> [What is expected]:
Print every line below that comes at or after the line containing "270, 59, 88]", exactly as written.

(Scene comparison data)
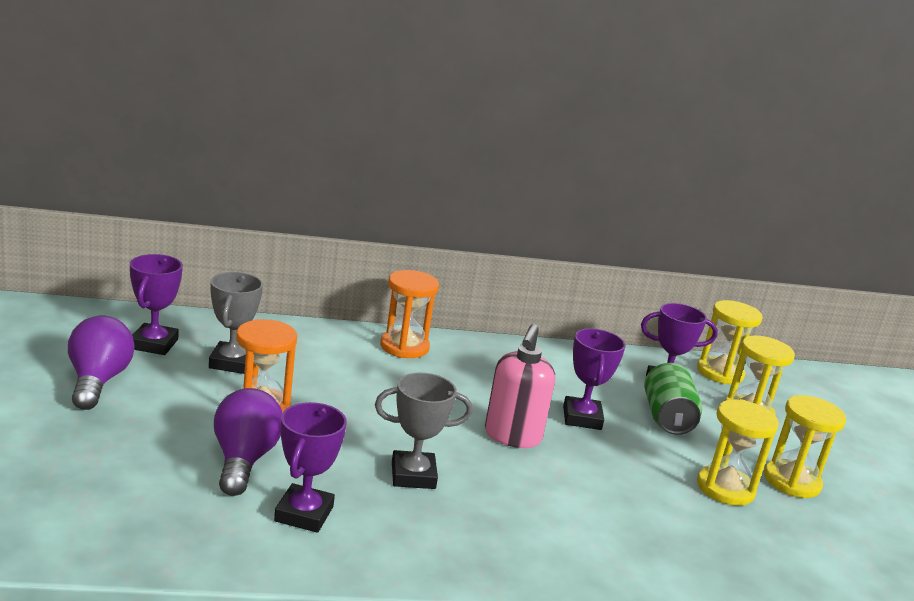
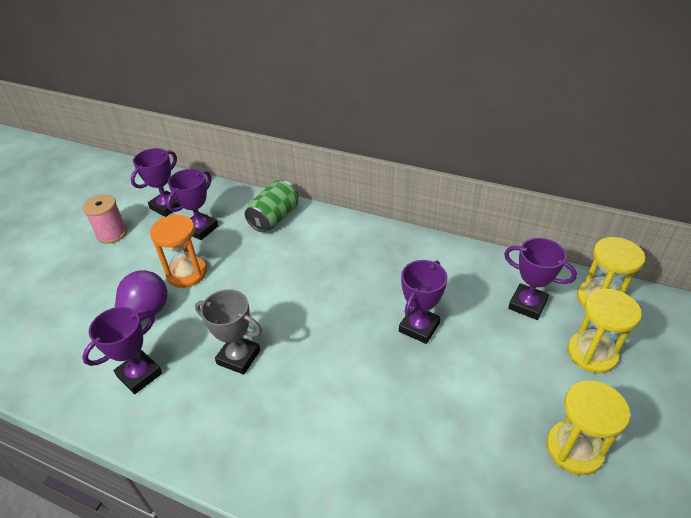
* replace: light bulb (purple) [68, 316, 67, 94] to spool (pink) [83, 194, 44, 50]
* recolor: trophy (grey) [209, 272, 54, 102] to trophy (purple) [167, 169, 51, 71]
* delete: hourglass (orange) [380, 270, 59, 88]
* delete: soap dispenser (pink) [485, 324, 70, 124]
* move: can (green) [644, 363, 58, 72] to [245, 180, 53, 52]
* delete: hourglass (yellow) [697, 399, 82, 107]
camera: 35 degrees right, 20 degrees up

> [Response to this task]:
* delete: hourglass (orange) [380, 270, 59, 88]
* delete: soap dispenser (pink) [485, 324, 70, 124]
* move: can (green) [644, 363, 58, 72] to [245, 180, 53, 52]
* delete: hourglass (yellow) [697, 399, 82, 107]
camera: 35 degrees right, 20 degrees up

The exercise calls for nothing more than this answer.